- **Supplied information**:
- Opening Delimiter -
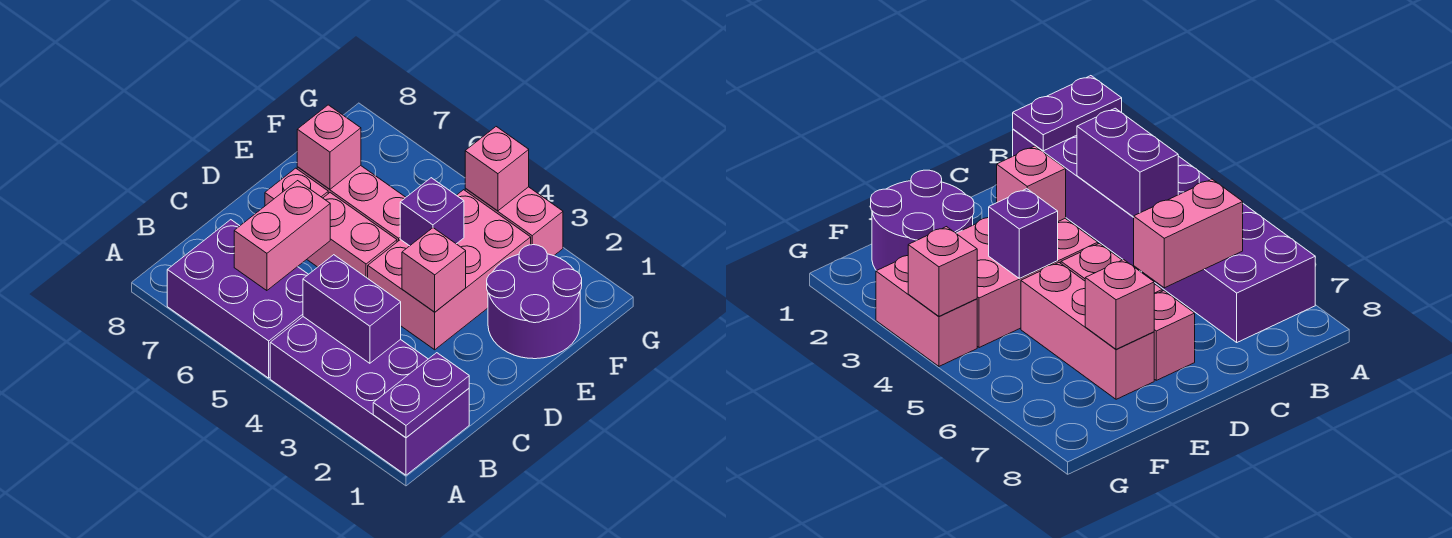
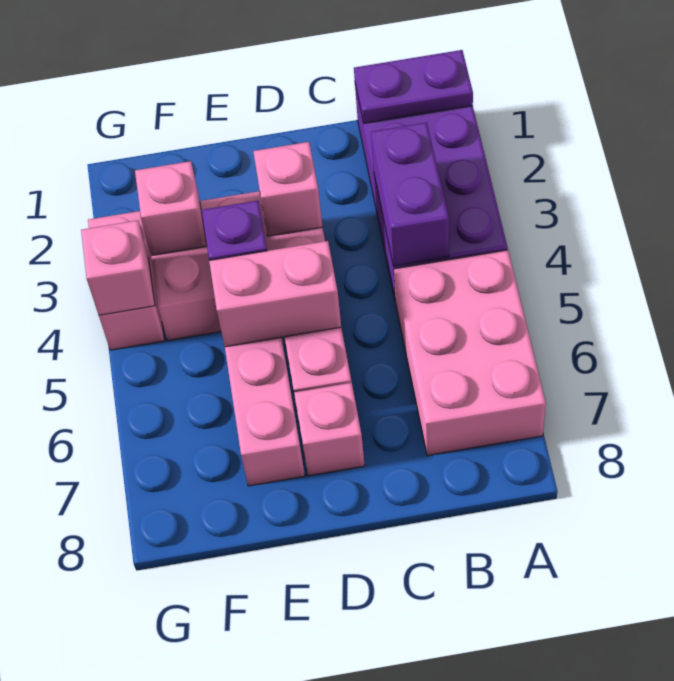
purple brick A5:B7 level 1 -> pink brick A5:B7 level 1
pink brick B6:C6 level 2 -> pink brick D5:E5 level 2
purple round brick E1:F2 level 1 -> none
pink brick E7 level 2 -> pink brick F3 level 2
- Closing Delimiter -
- **Problem**:
Could you please find every line of the listing above holding the string "purple" and copy it?

- **Response to this task**:
purple brick A5:B7 level 1 -> pink brick A5:B7 level 1
purple round brick E1:F2 level 1 -> none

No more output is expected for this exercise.